SUPPLIED MATERIAL section start

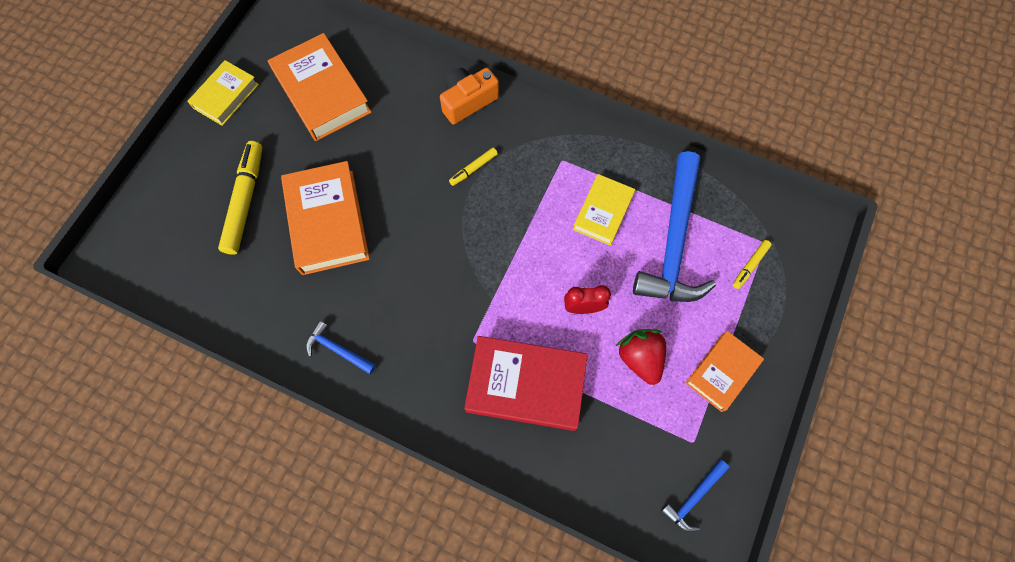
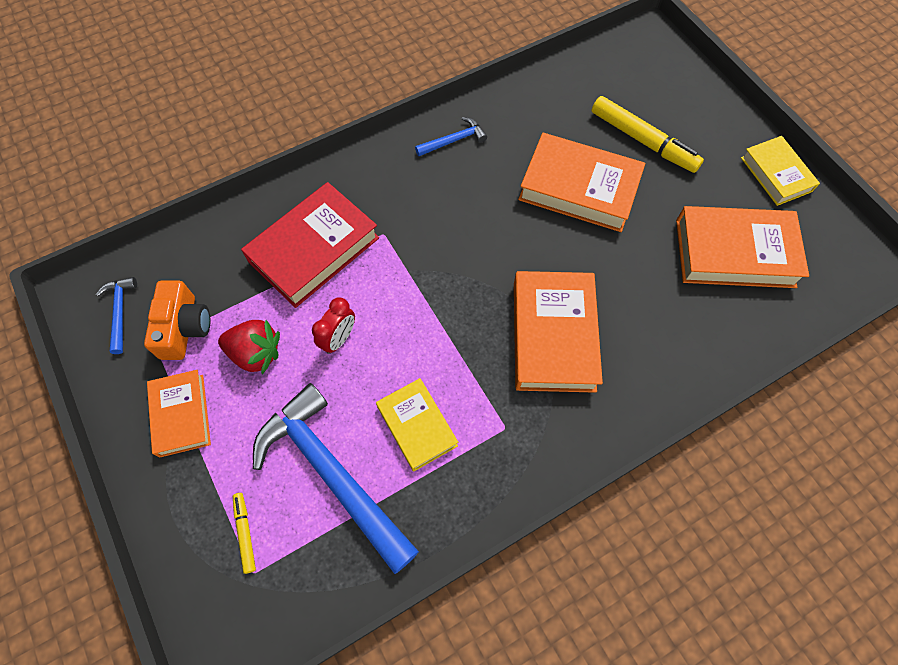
camera: 125 degrees right, 5 degrees down
orange camera [440,68,499,124] -> orange camera moved to [144,281,210,360]
yellow marker [449,148,498,186] -> orange book [514,271,603,393]

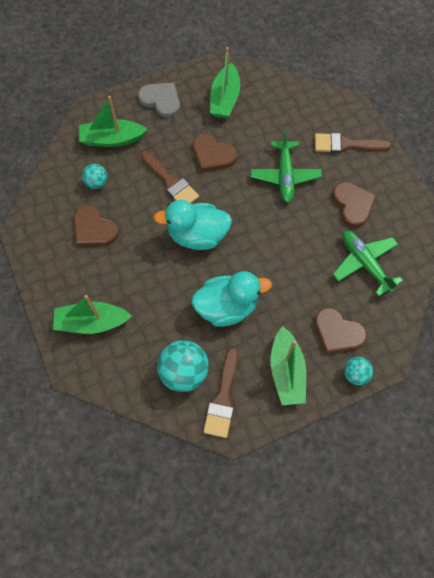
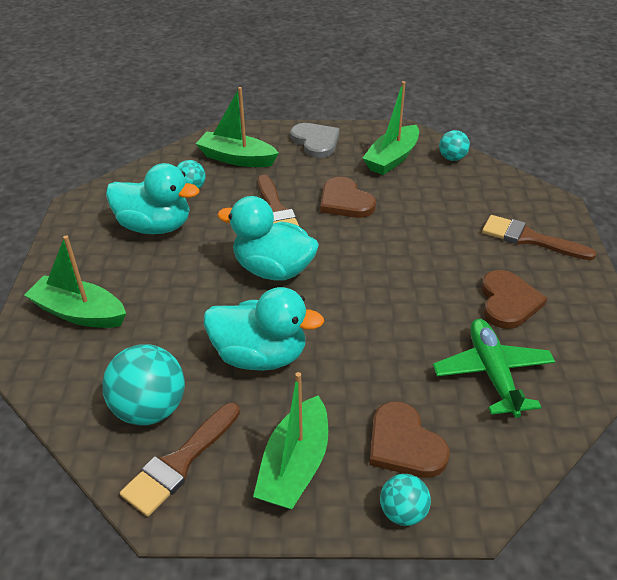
camera: 25 degrees right, 25 degrees down
brown heart [74,205,119,246] -> turquoise duck [106,163,200,234]
green plane [251,130,322,203] -> none
none -> turquoise ball [439,130,470,161]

SUPPLIED MATERIAL section end

- _AIM OF THE TASK_
When a line in the listing has the word "down", return that line.

- _SOLUTION TO THIS PROBLEM_
camera: 125 degrees right, 5 degrees down
camera: 25 degrees right, 25 degrees down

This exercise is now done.